▸ What you should do
Return each line of the records that contains the string "down". Case counts when matching.

* BEGIN Material to process *

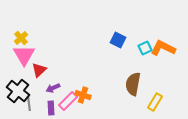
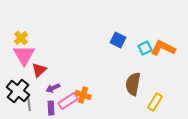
pink rectangle: rotated 12 degrees clockwise
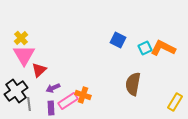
black cross: moved 2 px left; rotated 15 degrees clockwise
yellow rectangle: moved 20 px right
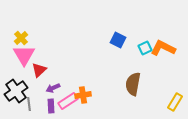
orange cross: rotated 28 degrees counterclockwise
purple rectangle: moved 2 px up
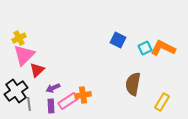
yellow cross: moved 2 px left; rotated 16 degrees clockwise
pink triangle: rotated 15 degrees clockwise
red triangle: moved 2 px left
yellow rectangle: moved 13 px left
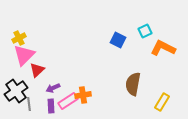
cyan square: moved 17 px up
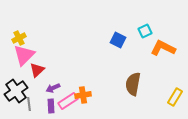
yellow rectangle: moved 13 px right, 5 px up
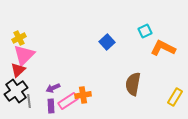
blue square: moved 11 px left, 2 px down; rotated 21 degrees clockwise
red triangle: moved 19 px left
gray line: moved 3 px up
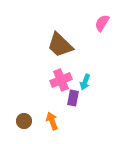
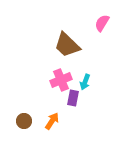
brown trapezoid: moved 7 px right
orange arrow: rotated 54 degrees clockwise
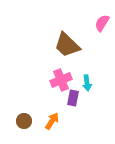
cyan arrow: moved 2 px right, 1 px down; rotated 28 degrees counterclockwise
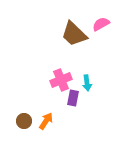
pink semicircle: moved 1 px left, 1 px down; rotated 30 degrees clockwise
brown trapezoid: moved 7 px right, 11 px up
orange arrow: moved 6 px left
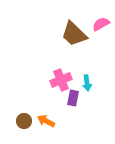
orange arrow: rotated 96 degrees counterclockwise
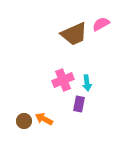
brown trapezoid: rotated 68 degrees counterclockwise
pink cross: moved 2 px right
purple rectangle: moved 6 px right, 6 px down
orange arrow: moved 2 px left, 2 px up
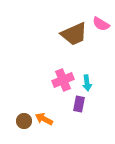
pink semicircle: rotated 120 degrees counterclockwise
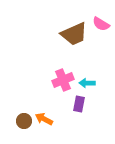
cyan arrow: rotated 98 degrees clockwise
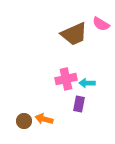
pink cross: moved 3 px right, 1 px up; rotated 10 degrees clockwise
orange arrow: rotated 12 degrees counterclockwise
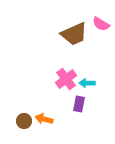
pink cross: rotated 25 degrees counterclockwise
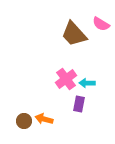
brown trapezoid: rotated 72 degrees clockwise
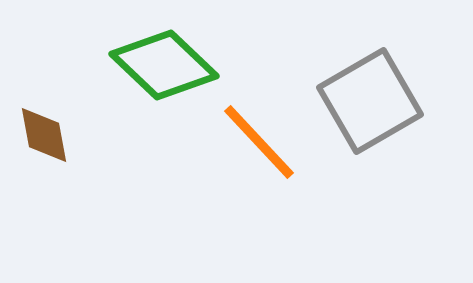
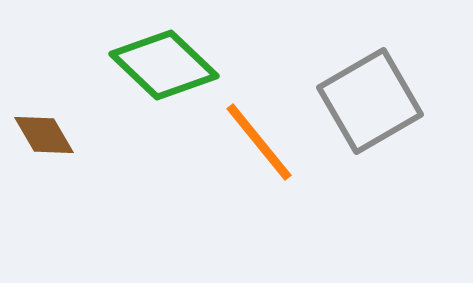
brown diamond: rotated 20 degrees counterclockwise
orange line: rotated 4 degrees clockwise
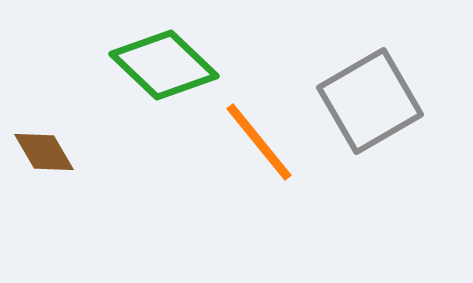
brown diamond: moved 17 px down
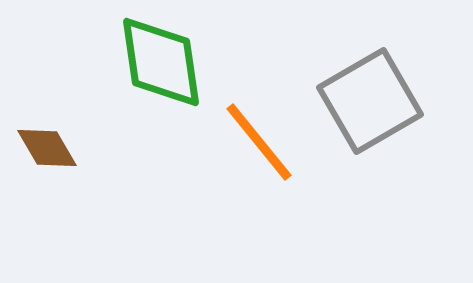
green diamond: moved 3 px left, 3 px up; rotated 38 degrees clockwise
brown diamond: moved 3 px right, 4 px up
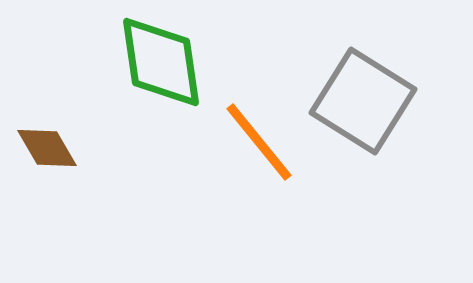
gray square: moved 7 px left; rotated 28 degrees counterclockwise
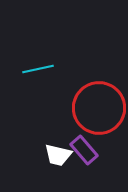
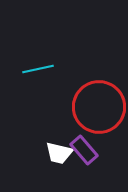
red circle: moved 1 px up
white trapezoid: moved 1 px right, 2 px up
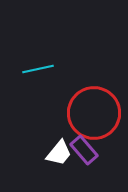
red circle: moved 5 px left, 6 px down
white trapezoid: rotated 64 degrees counterclockwise
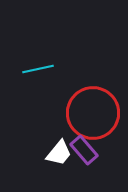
red circle: moved 1 px left
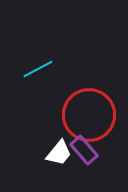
cyan line: rotated 16 degrees counterclockwise
red circle: moved 4 px left, 2 px down
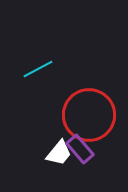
purple rectangle: moved 4 px left, 1 px up
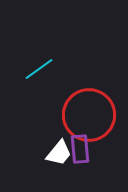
cyan line: moved 1 px right; rotated 8 degrees counterclockwise
purple rectangle: rotated 36 degrees clockwise
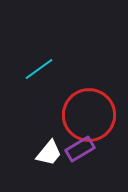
purple rectangle: rotated 64 degrees clockwise
white trapezoid: moved 10 px left
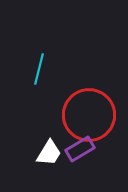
cyan line: rotated 40 degrees counterclockwise
white trapezoid: rotated 8 degrees counterclockwise
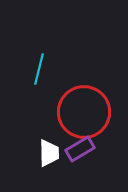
red circle: moved 5 px left, 3 px up
white trapezoid: rotated 32 degrees counterclockwise
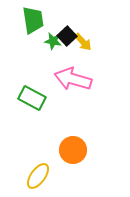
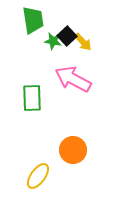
pink arrow: rotated 12 degrees clockwise
green rectangle: rotated 60 degrees clockwise
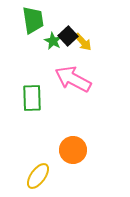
black square: moved 1 px right
green star: rotated 18 degrees clockwise
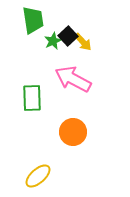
green star: rotated 18 degrees clockwise
orange circle: moved 18 px up
yellow ellipse: rotated 12 degrees clockwise
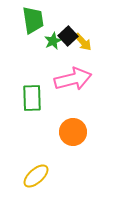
pink arrow: rotated 138 degrees clockwise
yellow ellipse: moved 2 px left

* END Material to process *

▸ Answer
blue square: moved 11 px left, 2 px down; rotated 21 degrees clockwise
cyan arrow: moved 2 px right, 1 px down; rotated 28 degrees counterclockwise
pink semicircle: moved 1 px left, 1 px down; rotated 30 degrees clockwise
purple rectangle: moved 6 px right, 6 px down
brown diamond: moved 17 px down
red circle: moved 5 px left, 6 px down
red circle: moved 4 px left, 2 px down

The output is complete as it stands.